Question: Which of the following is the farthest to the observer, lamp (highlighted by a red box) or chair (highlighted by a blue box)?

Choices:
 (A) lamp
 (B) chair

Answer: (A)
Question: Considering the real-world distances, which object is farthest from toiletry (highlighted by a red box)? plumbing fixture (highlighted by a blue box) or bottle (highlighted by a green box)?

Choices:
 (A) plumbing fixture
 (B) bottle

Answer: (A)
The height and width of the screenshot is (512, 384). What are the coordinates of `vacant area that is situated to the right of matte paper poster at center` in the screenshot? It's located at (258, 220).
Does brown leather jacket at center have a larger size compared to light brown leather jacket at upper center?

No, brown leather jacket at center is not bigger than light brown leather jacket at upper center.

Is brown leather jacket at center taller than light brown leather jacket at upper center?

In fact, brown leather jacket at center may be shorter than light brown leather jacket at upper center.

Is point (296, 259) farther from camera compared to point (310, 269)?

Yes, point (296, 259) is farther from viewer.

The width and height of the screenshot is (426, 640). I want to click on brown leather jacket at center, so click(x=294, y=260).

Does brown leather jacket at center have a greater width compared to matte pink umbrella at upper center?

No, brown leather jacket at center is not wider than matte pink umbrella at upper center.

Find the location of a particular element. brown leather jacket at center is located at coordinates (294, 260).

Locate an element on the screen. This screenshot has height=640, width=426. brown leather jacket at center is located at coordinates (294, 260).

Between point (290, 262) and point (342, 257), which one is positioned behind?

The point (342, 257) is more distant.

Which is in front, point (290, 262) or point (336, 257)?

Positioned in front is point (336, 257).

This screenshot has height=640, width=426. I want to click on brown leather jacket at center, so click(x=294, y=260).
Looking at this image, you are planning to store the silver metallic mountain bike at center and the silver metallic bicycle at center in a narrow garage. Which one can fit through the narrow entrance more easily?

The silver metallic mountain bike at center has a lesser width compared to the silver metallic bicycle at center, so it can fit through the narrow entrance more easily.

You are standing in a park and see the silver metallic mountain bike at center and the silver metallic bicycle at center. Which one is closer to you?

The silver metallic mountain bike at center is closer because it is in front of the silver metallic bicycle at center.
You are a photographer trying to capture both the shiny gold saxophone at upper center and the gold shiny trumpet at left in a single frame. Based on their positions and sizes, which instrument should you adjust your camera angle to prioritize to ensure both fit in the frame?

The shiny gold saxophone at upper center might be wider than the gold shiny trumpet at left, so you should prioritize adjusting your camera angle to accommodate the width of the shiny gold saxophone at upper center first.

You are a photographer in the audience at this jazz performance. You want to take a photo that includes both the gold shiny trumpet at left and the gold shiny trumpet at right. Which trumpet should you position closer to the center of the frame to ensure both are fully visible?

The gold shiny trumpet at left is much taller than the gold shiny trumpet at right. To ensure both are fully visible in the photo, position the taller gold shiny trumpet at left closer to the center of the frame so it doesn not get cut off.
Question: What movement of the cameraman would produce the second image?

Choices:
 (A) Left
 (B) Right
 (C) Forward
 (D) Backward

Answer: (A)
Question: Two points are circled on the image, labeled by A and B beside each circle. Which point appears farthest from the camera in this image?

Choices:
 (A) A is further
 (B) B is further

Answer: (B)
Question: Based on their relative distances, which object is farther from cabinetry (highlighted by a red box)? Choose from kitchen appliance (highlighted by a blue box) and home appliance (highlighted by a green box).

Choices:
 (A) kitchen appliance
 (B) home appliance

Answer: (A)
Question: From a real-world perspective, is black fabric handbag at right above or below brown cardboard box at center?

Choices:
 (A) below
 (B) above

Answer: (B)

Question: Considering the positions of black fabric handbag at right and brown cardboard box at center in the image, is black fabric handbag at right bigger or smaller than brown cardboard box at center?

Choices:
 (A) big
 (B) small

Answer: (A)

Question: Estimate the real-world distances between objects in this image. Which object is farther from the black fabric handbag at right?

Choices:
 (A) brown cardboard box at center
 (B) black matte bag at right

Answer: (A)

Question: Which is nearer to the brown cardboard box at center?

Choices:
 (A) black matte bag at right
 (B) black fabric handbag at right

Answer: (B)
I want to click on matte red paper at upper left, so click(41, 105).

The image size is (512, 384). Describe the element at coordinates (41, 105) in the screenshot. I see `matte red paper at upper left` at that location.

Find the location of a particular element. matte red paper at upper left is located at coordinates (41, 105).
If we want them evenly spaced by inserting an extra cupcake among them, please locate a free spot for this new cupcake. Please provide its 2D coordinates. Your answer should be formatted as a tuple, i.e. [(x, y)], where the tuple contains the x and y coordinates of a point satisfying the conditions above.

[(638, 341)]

## DIRECTIONS FOR THIS TASK
Pull out every line in the records above that has the word "umbrella" in it. Case counts.

## RESPONSE TO THE TASK
Does brown leather jacket at center have a greater width compared to matte pink umbrella at upper center?
No, brown leather jacket at center is not wider than matte pink umbrella at upper center.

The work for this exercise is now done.